* _Work task_:
This task calls for copying every line in the data below that contains the word "left".

* _Collected material_:
------------------------------------
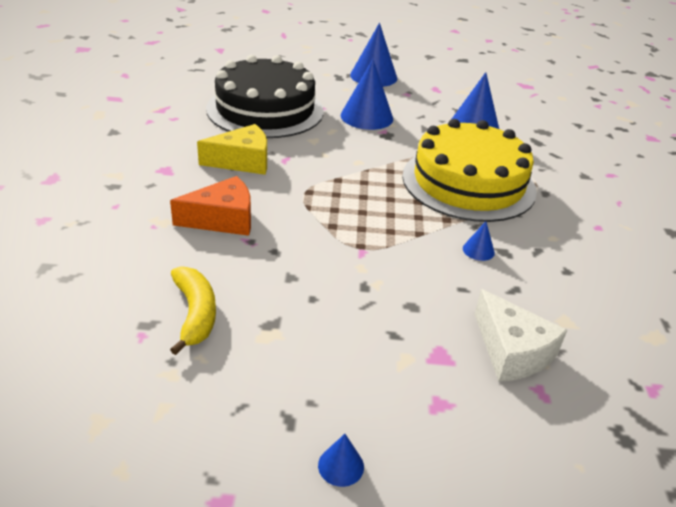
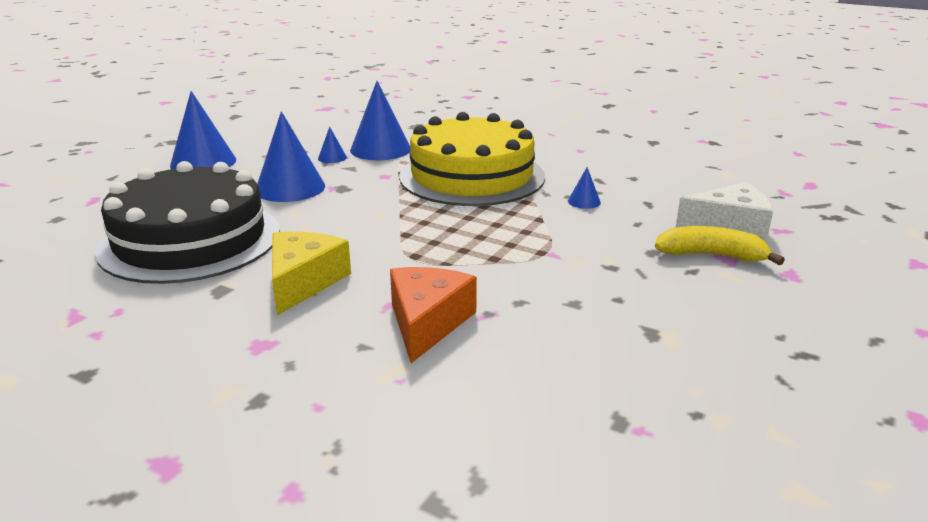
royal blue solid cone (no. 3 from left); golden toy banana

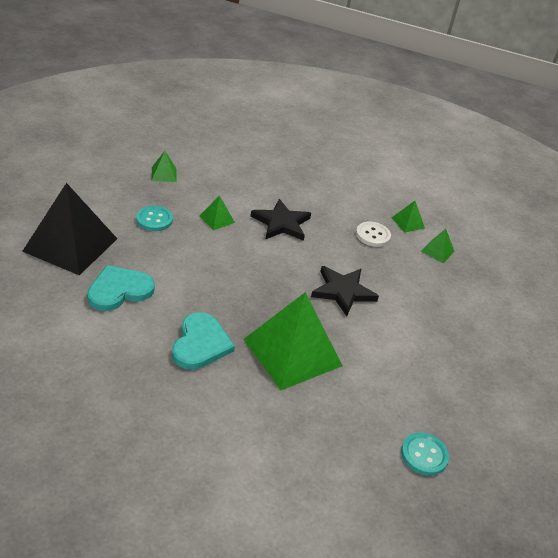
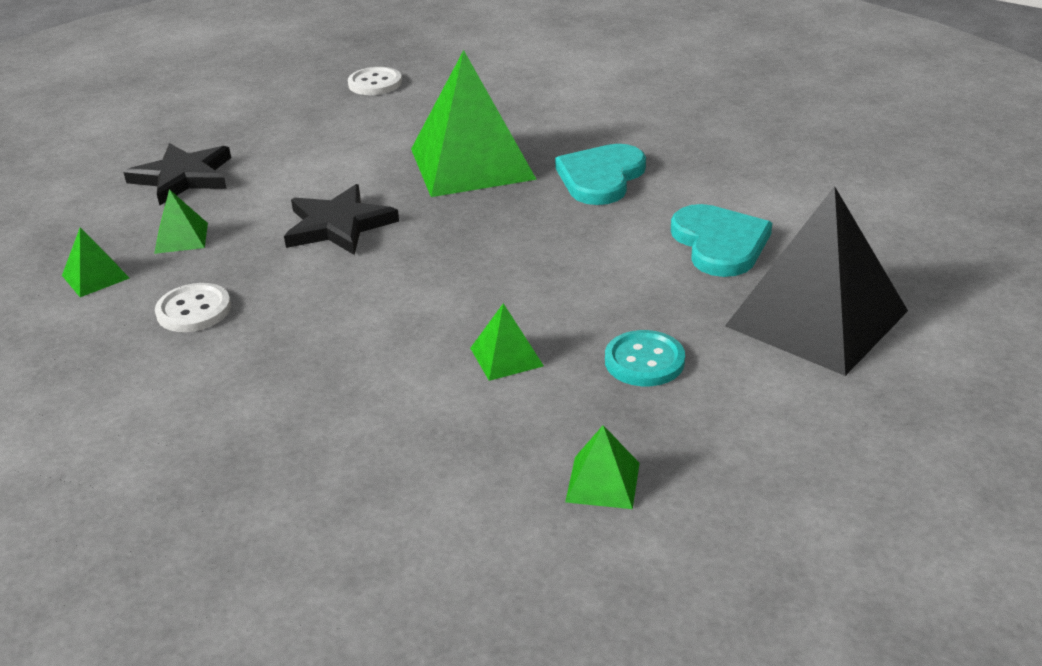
ebony five-pointed star (no. 1 from left); leaf-green pyramid (no. 2 from left); snow-white shirt button (no. 2 from left); turquoise heart (no. 2 from left)

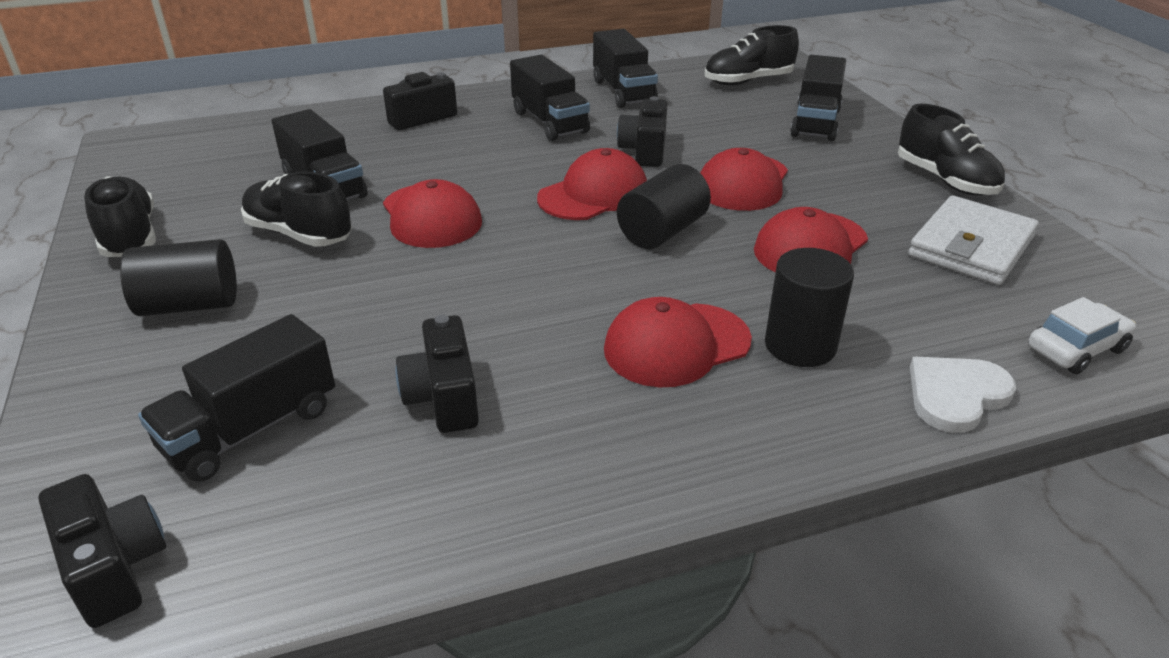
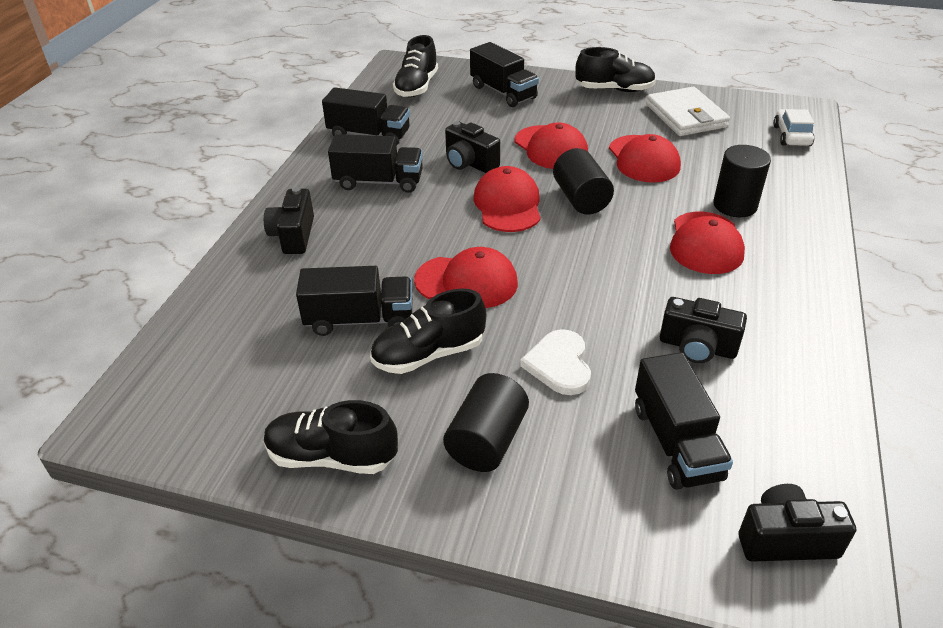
snow-white heart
------------------------------------
* _Your solution_:
royal blue solid cone (no. 3 from left); golden toy banana
ebony five-pointed star (no. 1 from left); leaf-green pyramid (no. 2 from left); snow-white shirt button (no. 2 from left); turquoise heart (no. 2 from left)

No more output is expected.